(AVAILABLE DATA begins)

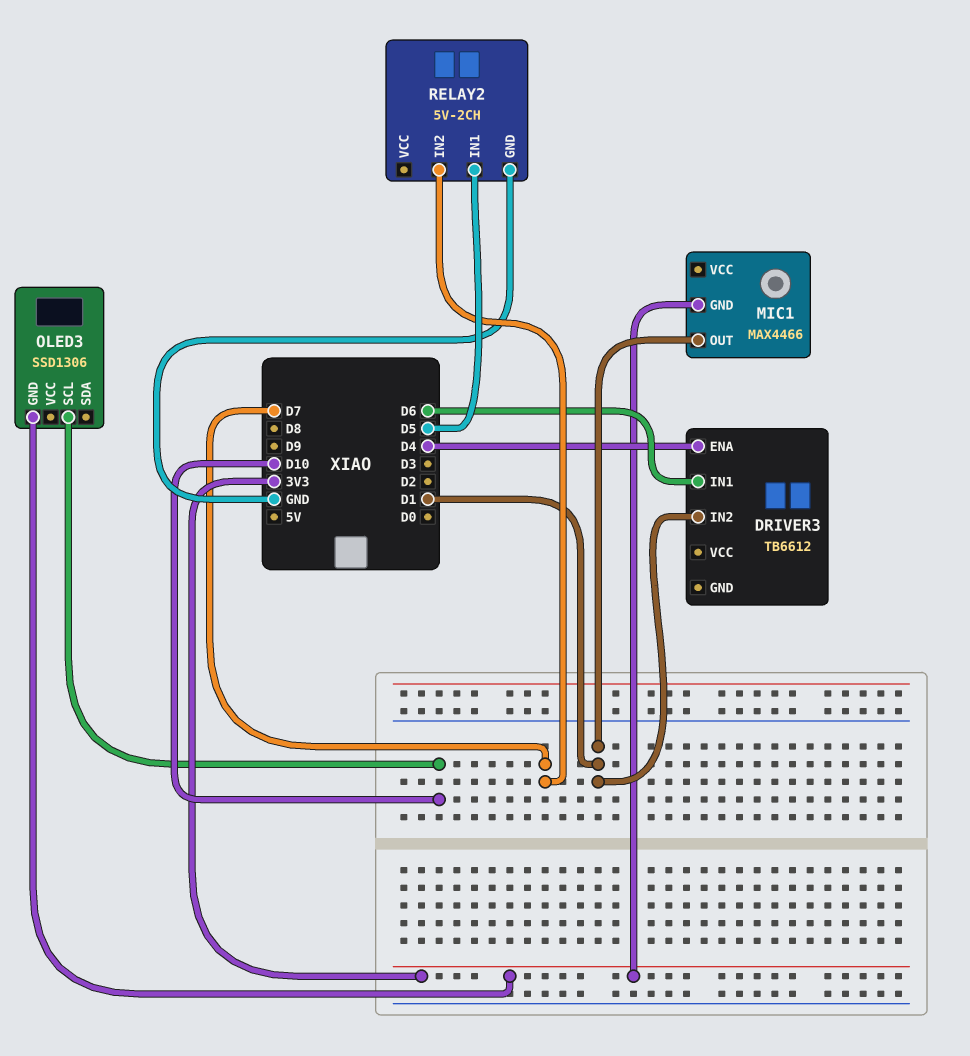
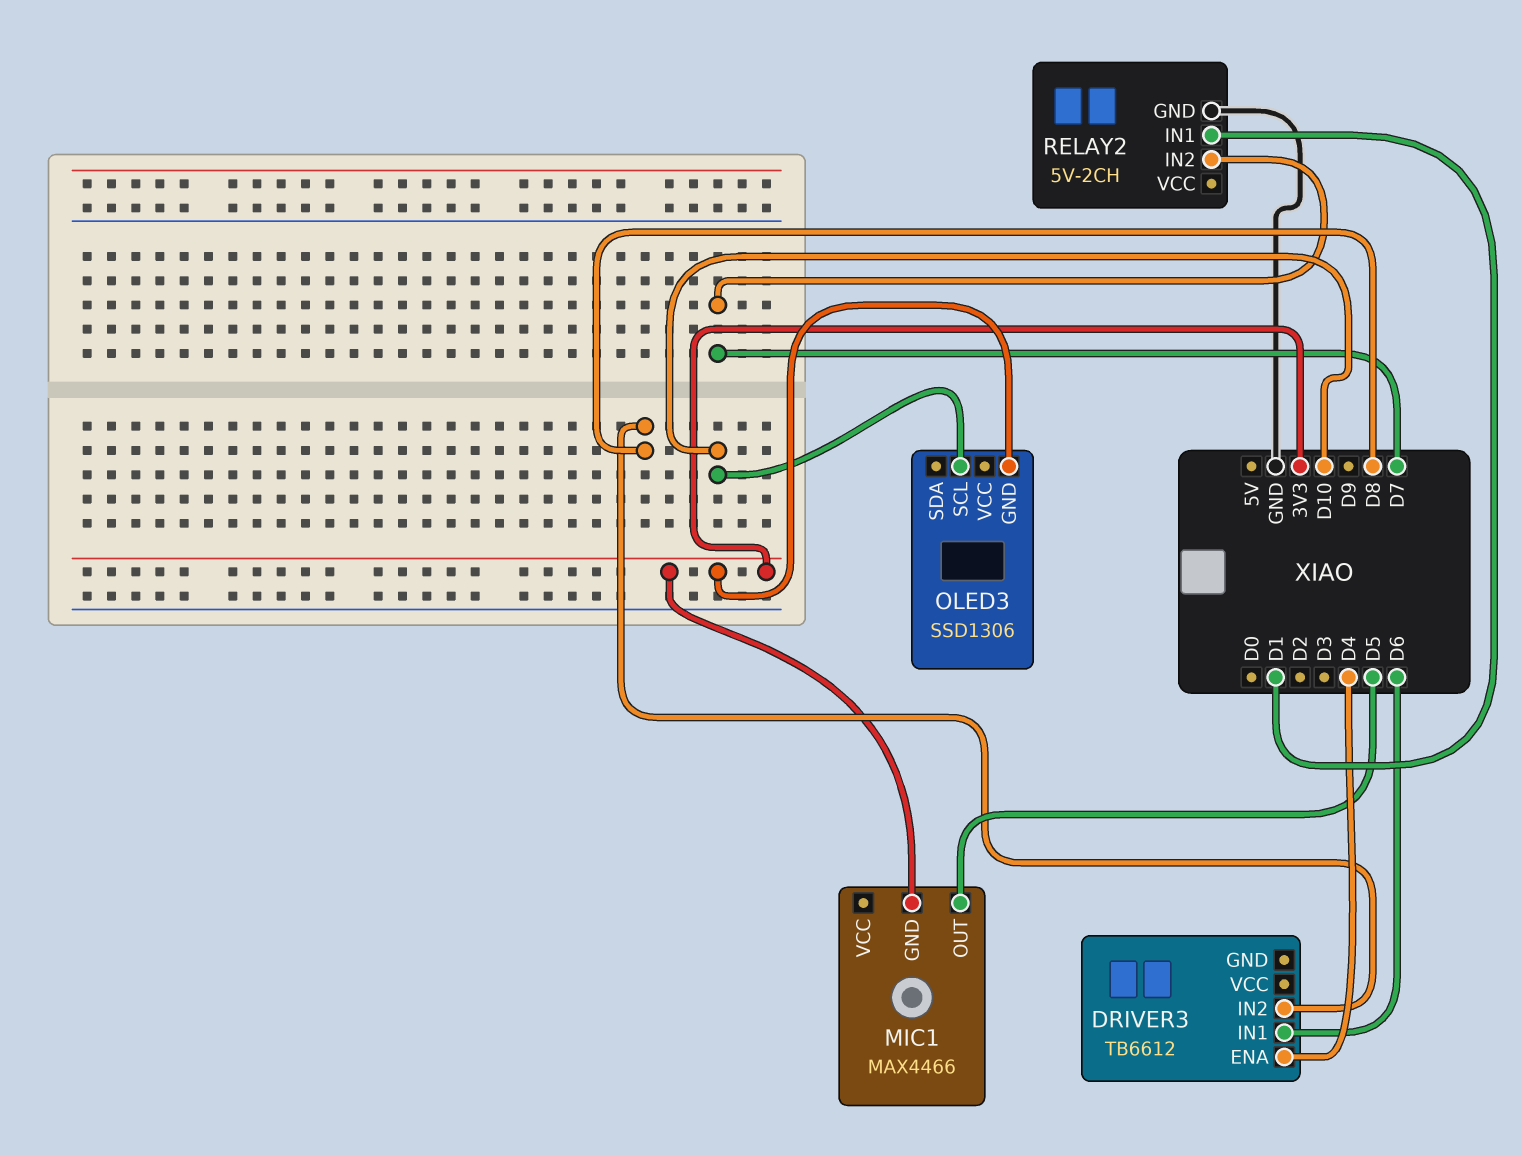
DRIVER3 pin IN2: D1 -> D8
MIC1 pin OUT: D1 -> D5
RELAY2 pin IN1: D5 -> D1

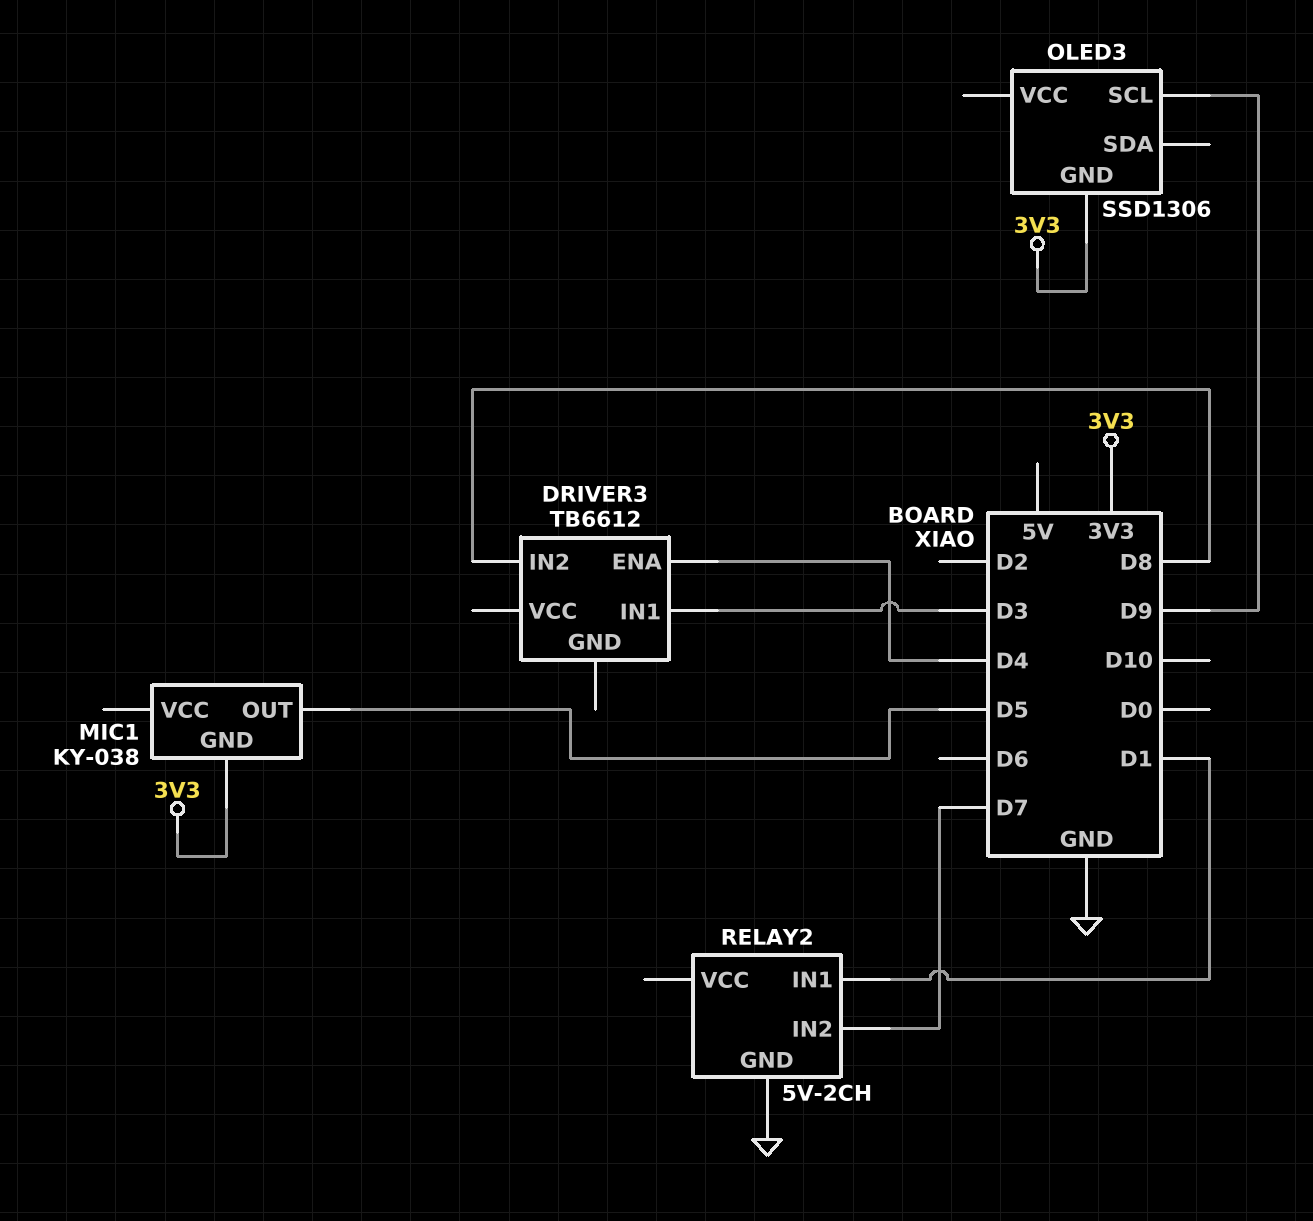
DRIVER3 pin IN1: D6 -> D3
MIC1: MAX4466 -> KY-038
OLED3 pin SCL: D10 -> D9

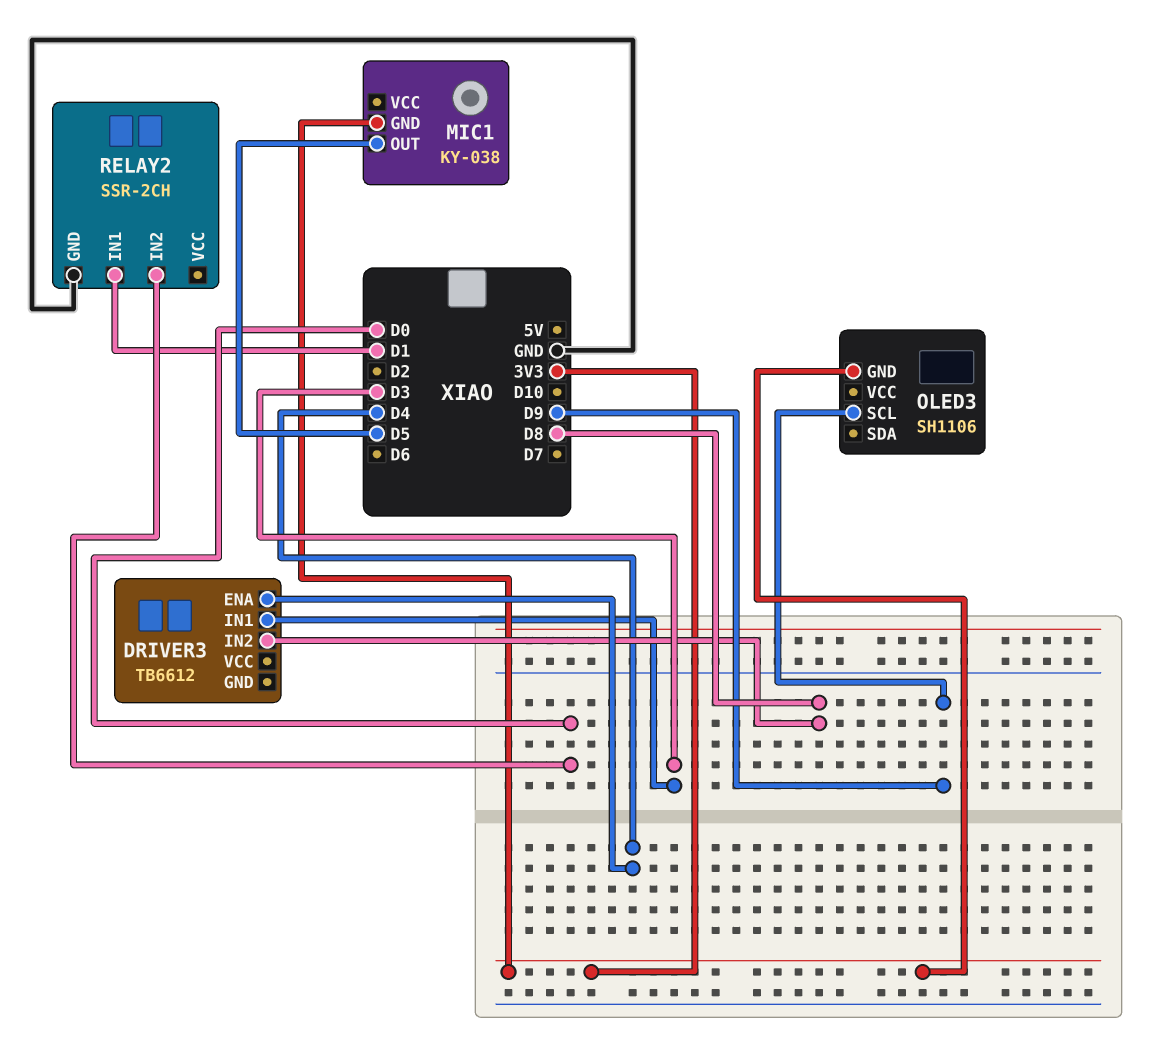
OLED3: SSD1306 -> SH1106
RELAY2: 5V-2CH -> SSR-2CH
RELAY2 pin IN2: D7 -> D0

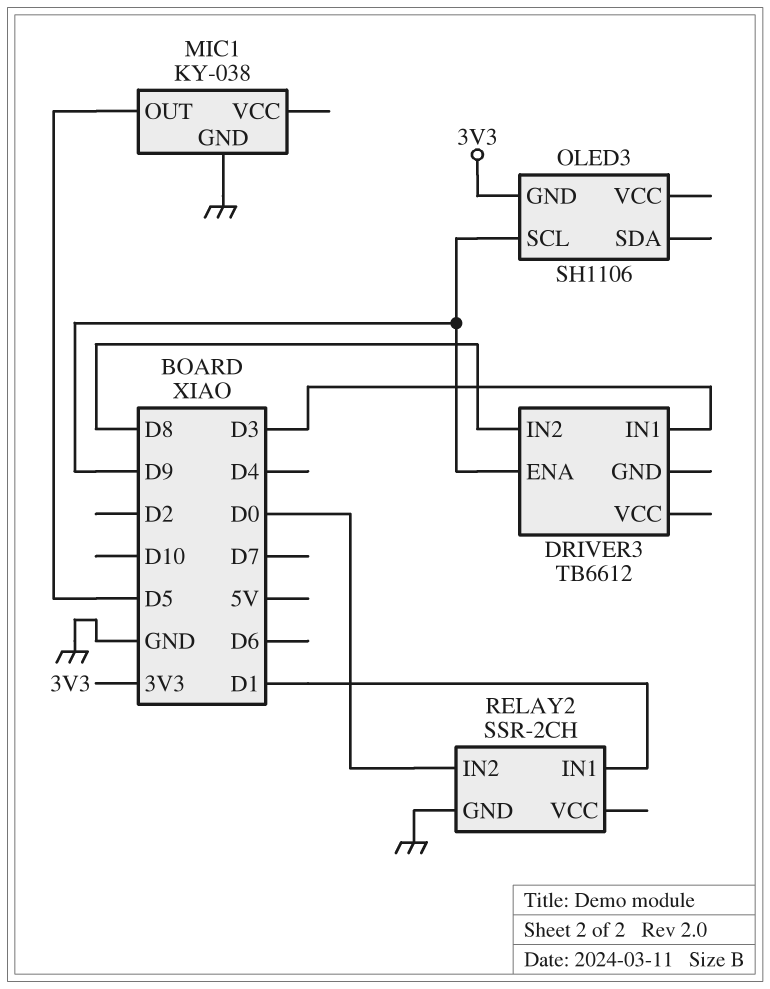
DRIVER3 pin ENA: D4 -> D9
MIC1 pin GND: 3V3 -> GND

(AVAILABLE DATA ends)

WHAT IS NEEDED: Omit the pictures and print again exactly the lines from the one with "OLED3 pin SCL: D10 -> D9" through the final line of the entries, both ends included.

SOLVED EXERCISE:
OLED3 pin SCL: D10 -> D9

OLED3: SSD1306 -> SH1106
RELAY2: 5V-2CH -> SSR-2CH
RELAY2 pin IN2: D7 -> D0

DRIVER3 pin ENA: D4 -> D9
MIC1 pin GND: 3V3 -> GND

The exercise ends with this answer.